(DATA UNDER STUDY)

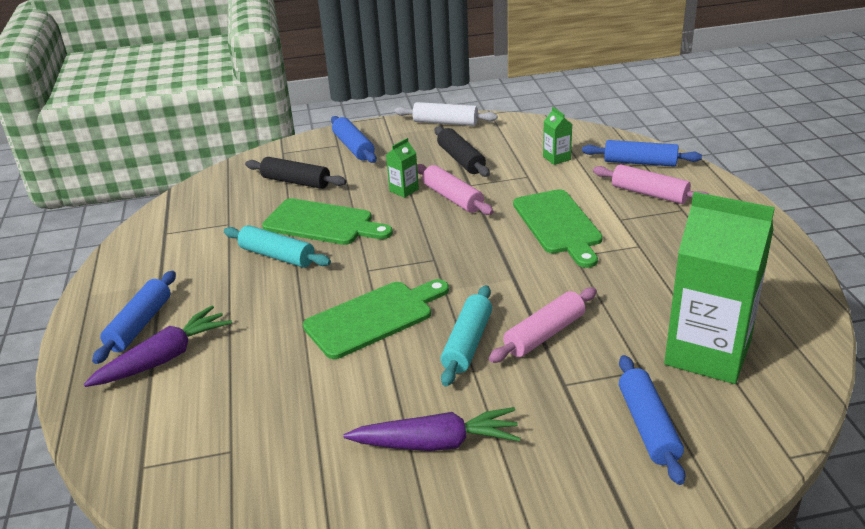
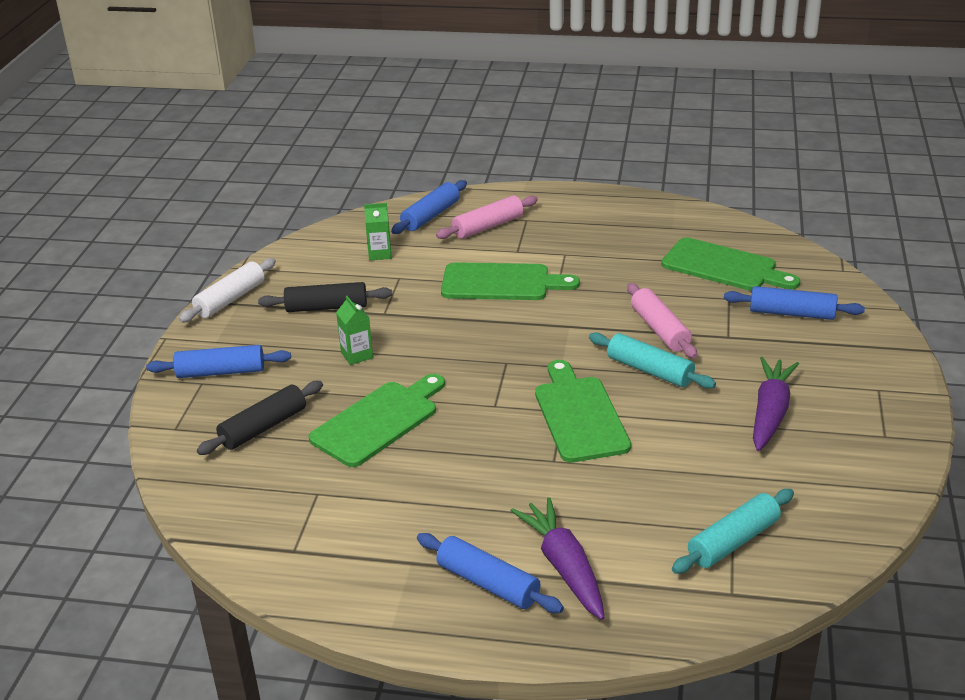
camera: 70 degrees left, 0 degrees up
(277, 256) = (421, 463): turquoise rolling pin -> turquoise rolling pin (733, 541)
(453, 198) = (401, 328): pink rolling pin -> none
(707, 353) = (724, 266): green carton -> green cutting board

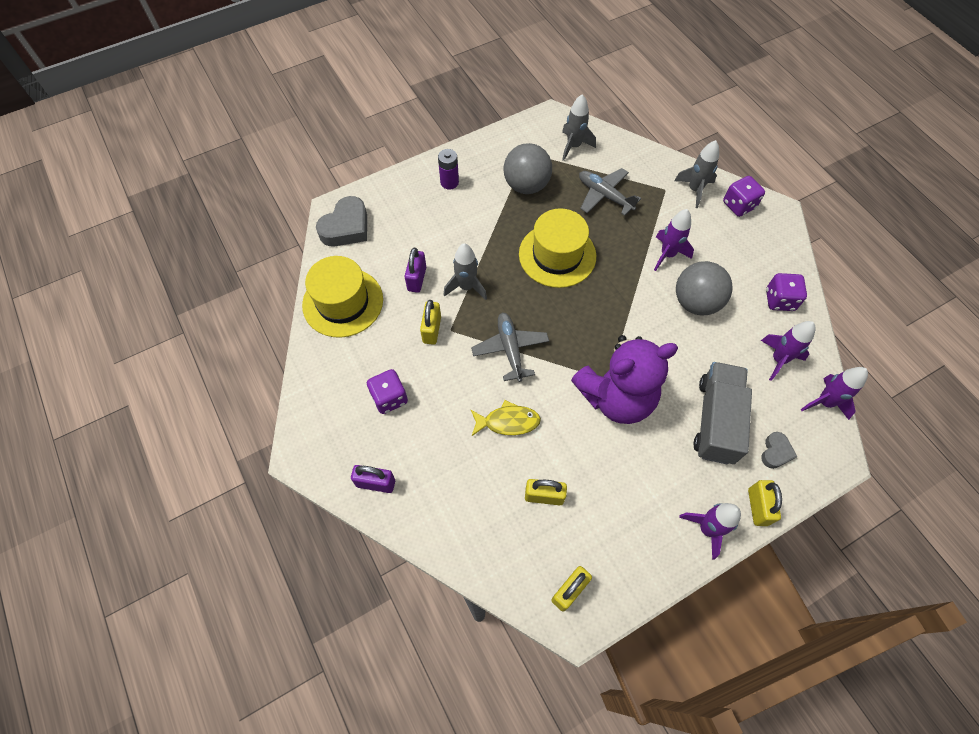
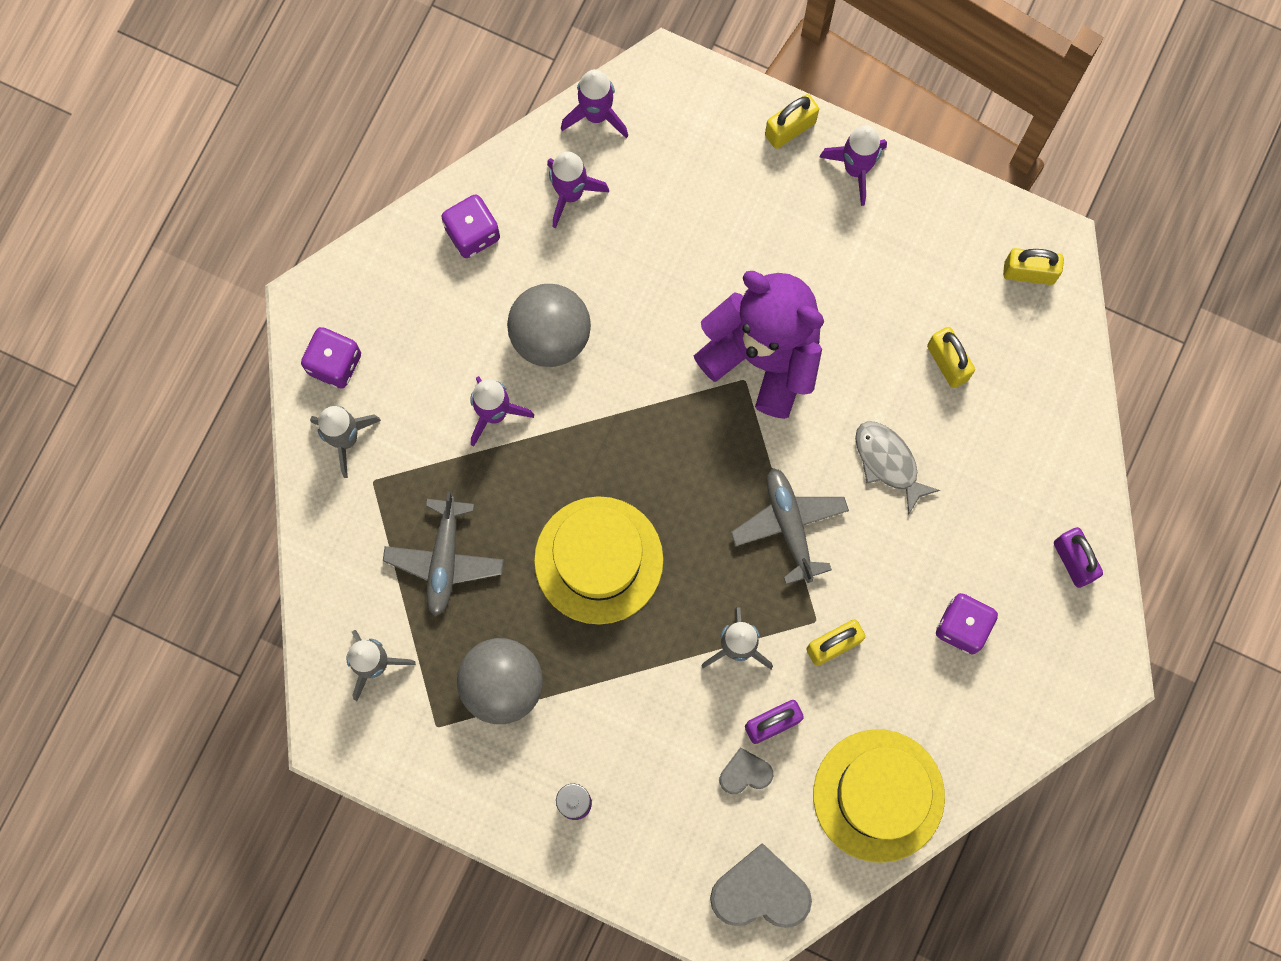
camera: 125 degrees left, 15 degrees up
(508, 422) = (888, 462): yellow fish -> grey fish
(510, 349) = (789, 525): grey plane -> grey plane turned 120 degrees clockwise
(716, 420) = (711, 225): grey truck -> none
(775, 452) = (706, 140): grey heart -> grey heart (745, 773)

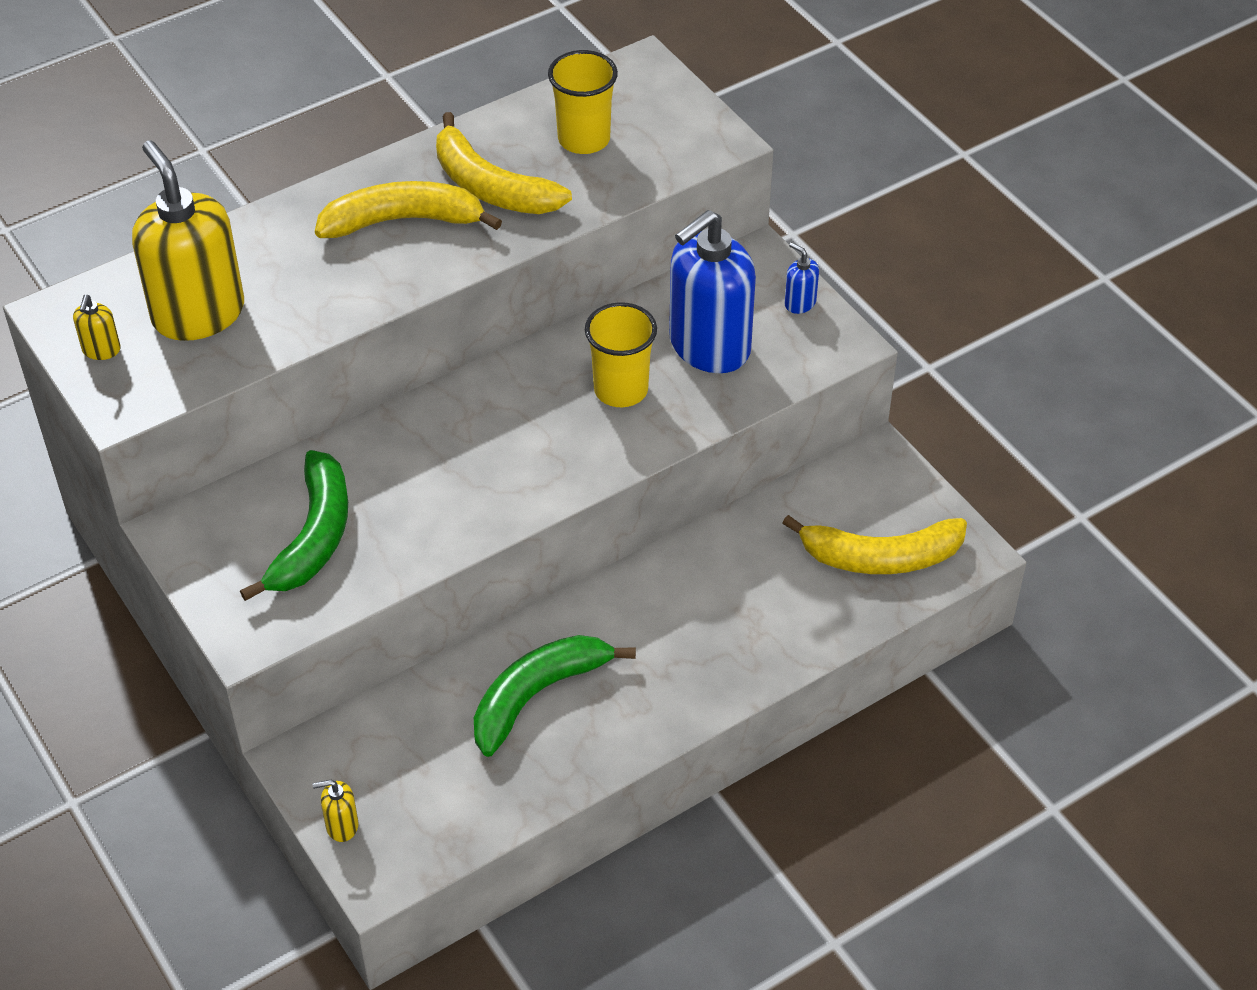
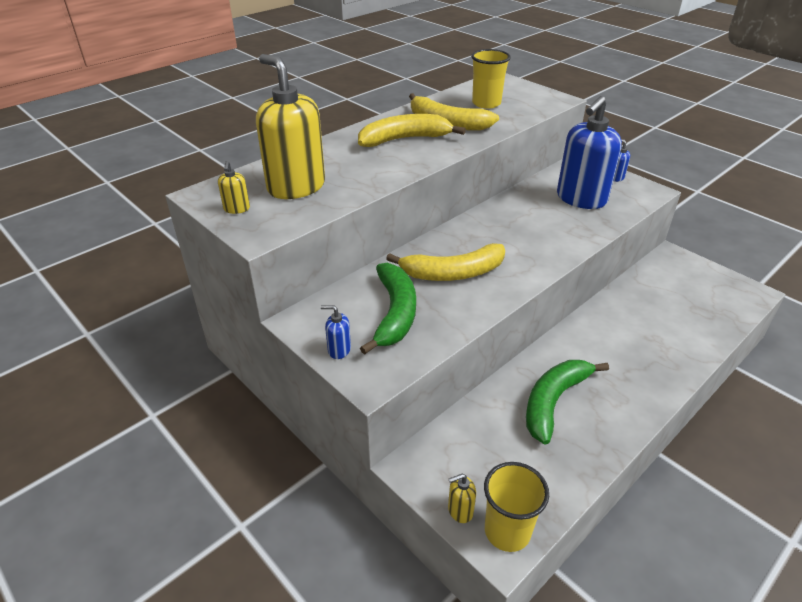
camera: 10 degrees left, 10 degrees down
(217, 586) = (339, 350): none -> blue soap dispenser
(621, 390) = (545, 221): yellow cup -> yellow cup (507, 531)
(881, 557) = (707, 300): yellow banana -> yellow banana (453, 273)

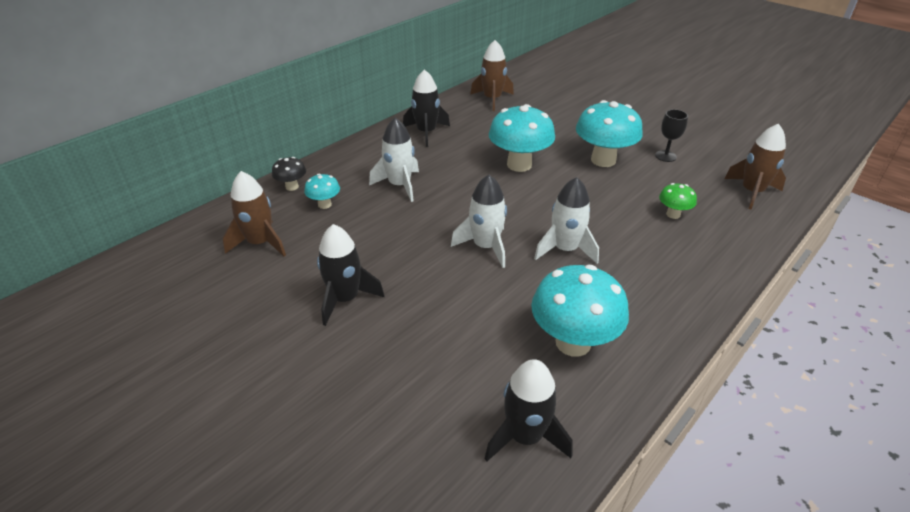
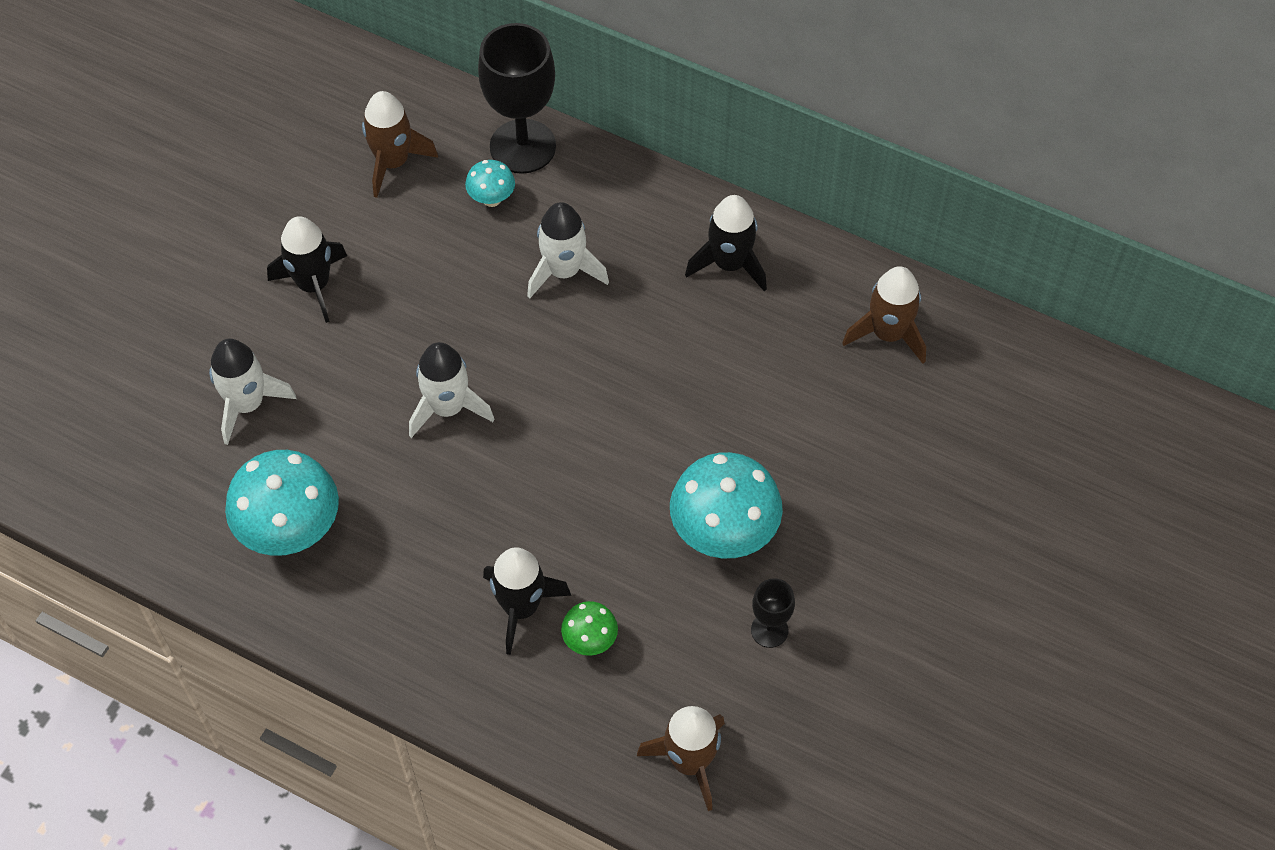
camera: 75 degrees right, 20 degrees up
(292, 187) = (522, 146): black mushroom -> black goblet
(519, 165) = (670, 413): turquoise mushroom -> none
(525, 436) = (152, 501): black rocket -> black rocket (521, 607)
(565, 249) = (465, 503): white rocket -> white rocket (247, 404)

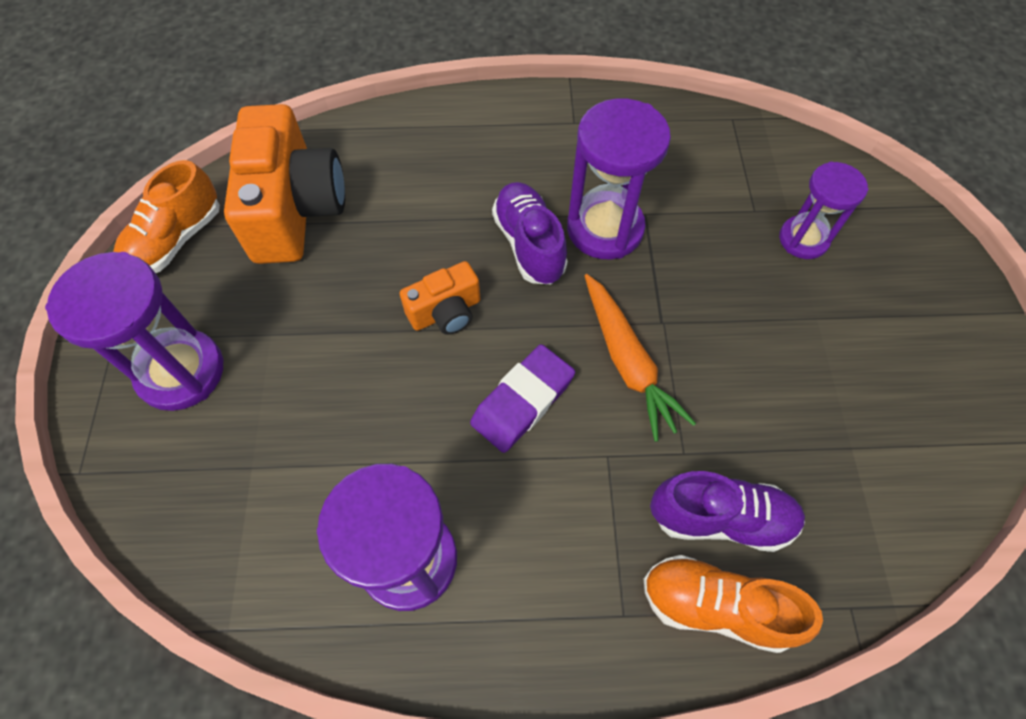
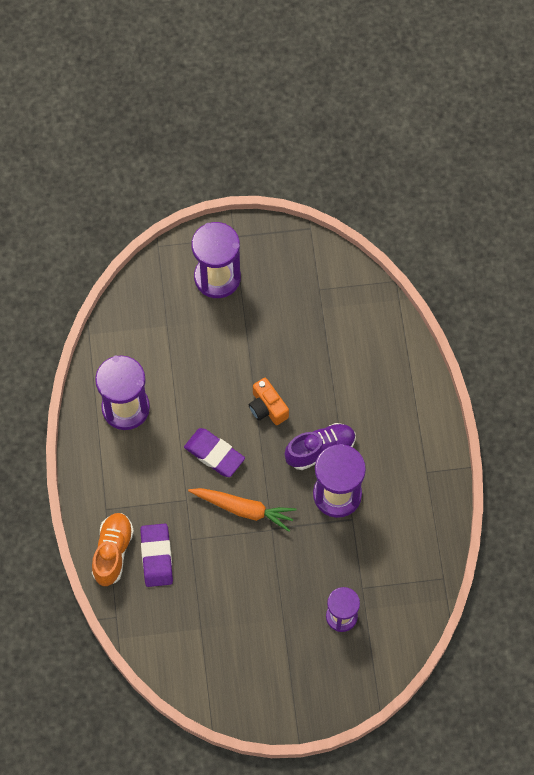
camera: 85 degrees right, 5 degrees up
(176, 240) = (303, 250): orange shoe -> none
(295, 210) = (332, 311): orange camera -> none
(627, 362) = (243, 509): orange carrot -> orange carrot turned 135 degrees counterclockwise
(720, 518) = (156, 556): purple shoe -> purple eraser

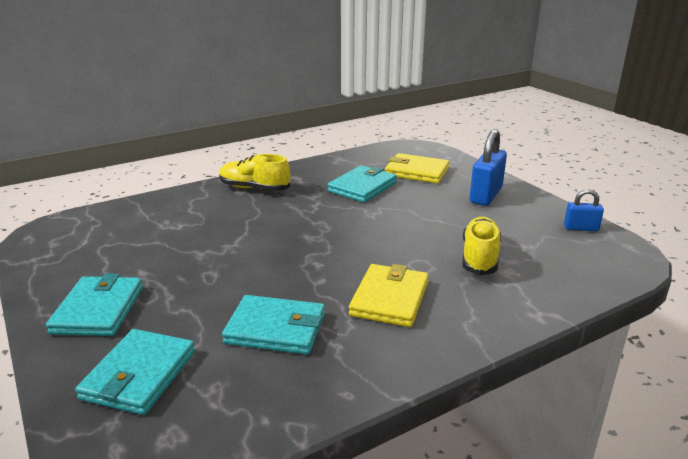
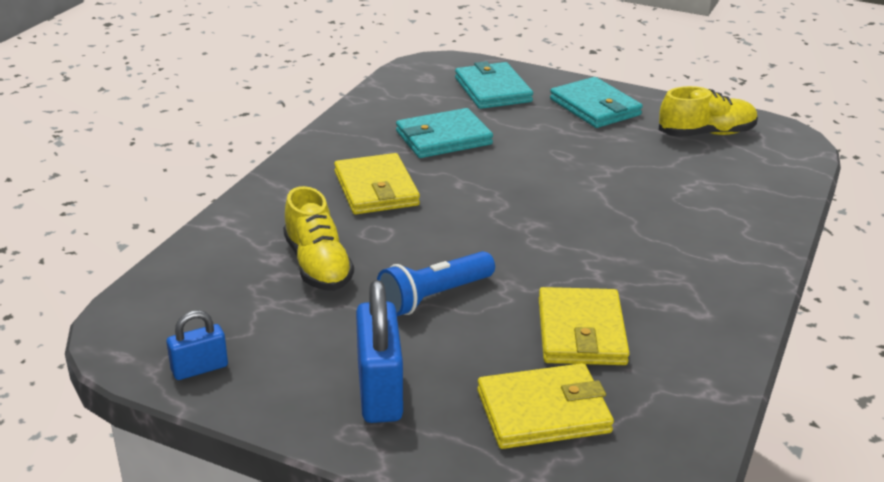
camera: 145 degrees right, 5 degrees up
(254, 188) = (714, 269): yellow shoe -> yellow shoe (706, 134)
(362, 187) = (581, 332): turquoise wallet -> yellow wallet
(420, 220) = (434, 297): none -> blue flashlight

(End DATA UNDER STUDY)

- WHAT YOU SHOULD DO:
Will you repeat the material above, but only from the line containing "camera: 85 degrees right, 5 degrees up" through its last line, exactly and without the pictures?

- FINISHED TASK:
camera: 85 degrees right, 5 degrees up
(176, 240) = (303, 250): orange shoe -> none
(295, 210) = (332, 311): orange camera -> none
(627, 362) = (243, 509): orange carrot -> orange carrot turned 135 degrees counterclockwise
(720, 518) = (156, 556): purple shoe -> purple eraser

camera: 145 degrees right, 5 degrees up
(254, 188) = (714, 269): yellow shoe -> yellow shoe (706, 134)
(362, 187) = (581, 332): turquoise wallet -> yellow wallet
(420, 220) = (434, 297): none -> blue flashlight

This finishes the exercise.